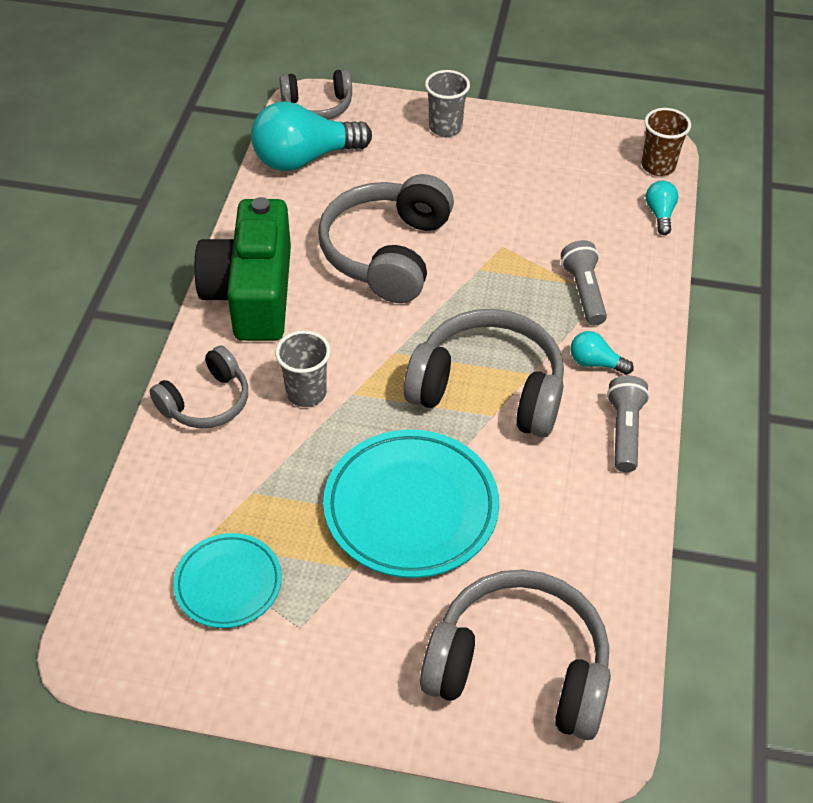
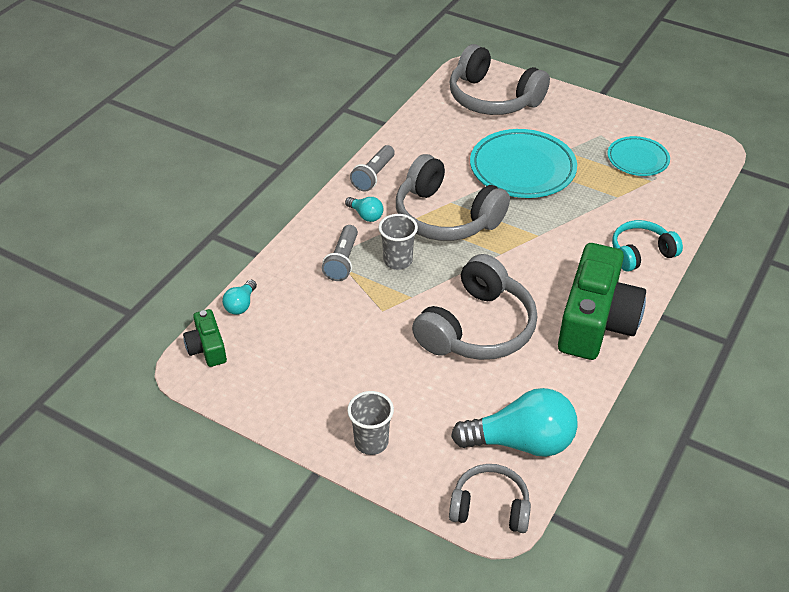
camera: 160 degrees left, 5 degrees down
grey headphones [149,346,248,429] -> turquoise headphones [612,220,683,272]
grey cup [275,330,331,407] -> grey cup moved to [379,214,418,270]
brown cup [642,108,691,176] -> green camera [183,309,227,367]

* * *

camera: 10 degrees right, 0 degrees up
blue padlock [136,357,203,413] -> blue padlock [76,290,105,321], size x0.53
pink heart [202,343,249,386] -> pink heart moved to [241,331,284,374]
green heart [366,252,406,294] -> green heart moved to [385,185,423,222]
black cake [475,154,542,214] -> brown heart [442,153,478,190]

● WHAT IS REQUIRED
Retype the records above, but only those lines that fall between the line containing "green heart [366,252,406,294]" and the line containing "black cake [475,154,542,214]", with both of those lines included, exactly as written.

● RESULT OF THIS EXERCISE
green heart [366,252,406,294] -> green heart moved to [385,185,423,222]
black cake [475,154,542,214] -> brown heart [442,153,478,190]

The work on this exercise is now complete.